Aim of the task:
Reproduce the following entries character for character, keeping every line unchanged.

Provided material:
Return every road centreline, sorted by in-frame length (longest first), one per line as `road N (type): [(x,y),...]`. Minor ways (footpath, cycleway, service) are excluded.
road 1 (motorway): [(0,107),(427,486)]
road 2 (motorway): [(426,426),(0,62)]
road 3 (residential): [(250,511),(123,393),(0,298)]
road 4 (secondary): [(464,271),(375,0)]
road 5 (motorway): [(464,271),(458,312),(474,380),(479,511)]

The reply:
Return every road centreline, sorted by in-frame length (longest first), one per line as `road N (type): [(x,y),...]`. Minor ways (footpath, cycleway, service) are excluded.
road 1 (motorway): [(0,107),(427,486)]
road 2 (motorway): [(426,426),(0,62)]
road 3 (residential): [(250,511),(123,393),(0,298)]
road 4 (secondary): [(464,271),(375,0)]
road 5 (motorway): [(464,271),(458,312),(474,380),(479,511)]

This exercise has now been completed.